Segment Start: Provided records

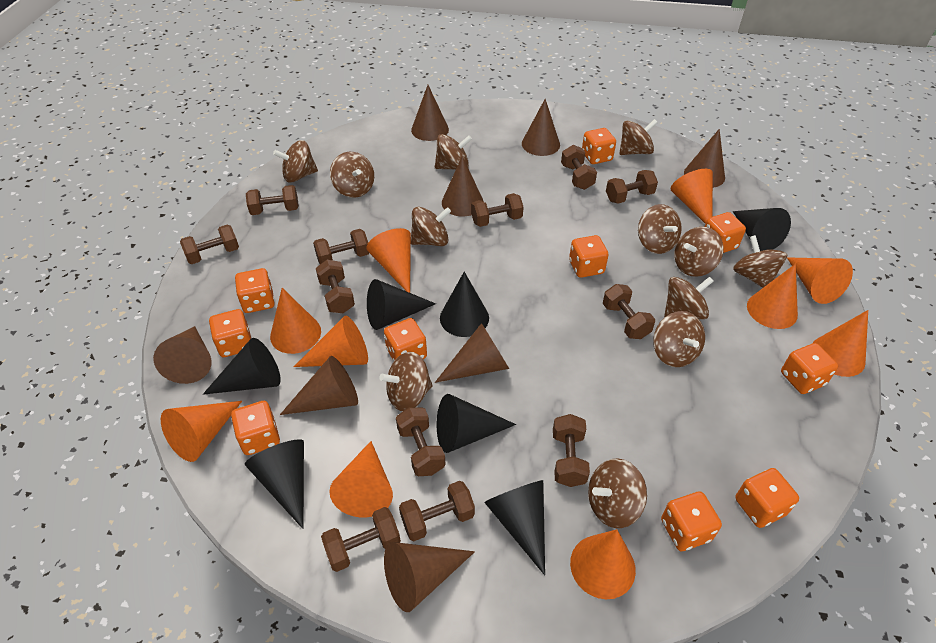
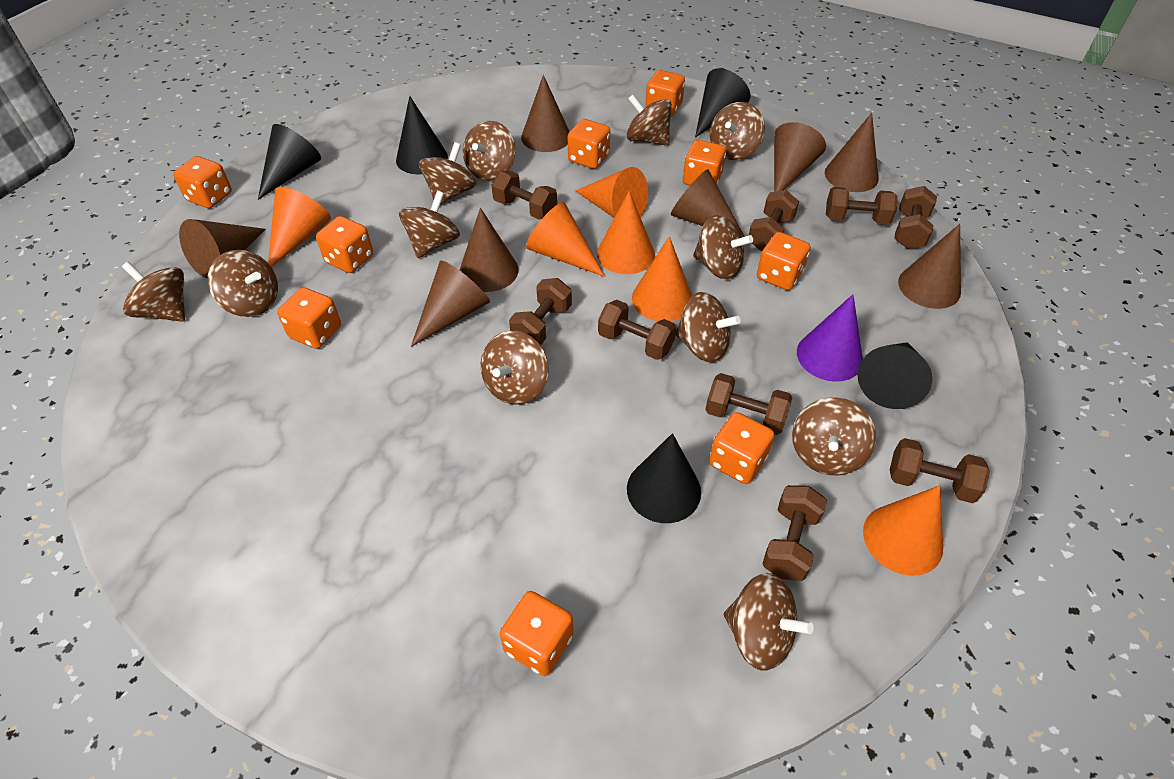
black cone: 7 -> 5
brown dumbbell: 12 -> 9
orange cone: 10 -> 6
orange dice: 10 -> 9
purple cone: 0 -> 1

Segment End: Provided records

* **Problem description**
All lines from the one with "brown dumbbell: 12 -> 9" to the end of the entries above are to be written out exactly, the first and last included.

* **Result of this exercise**
brown dumbbell: 12 -> 9
orange cone: 10 -> 6
orange dice: 10 -> 9
purple cone: 0 -> 1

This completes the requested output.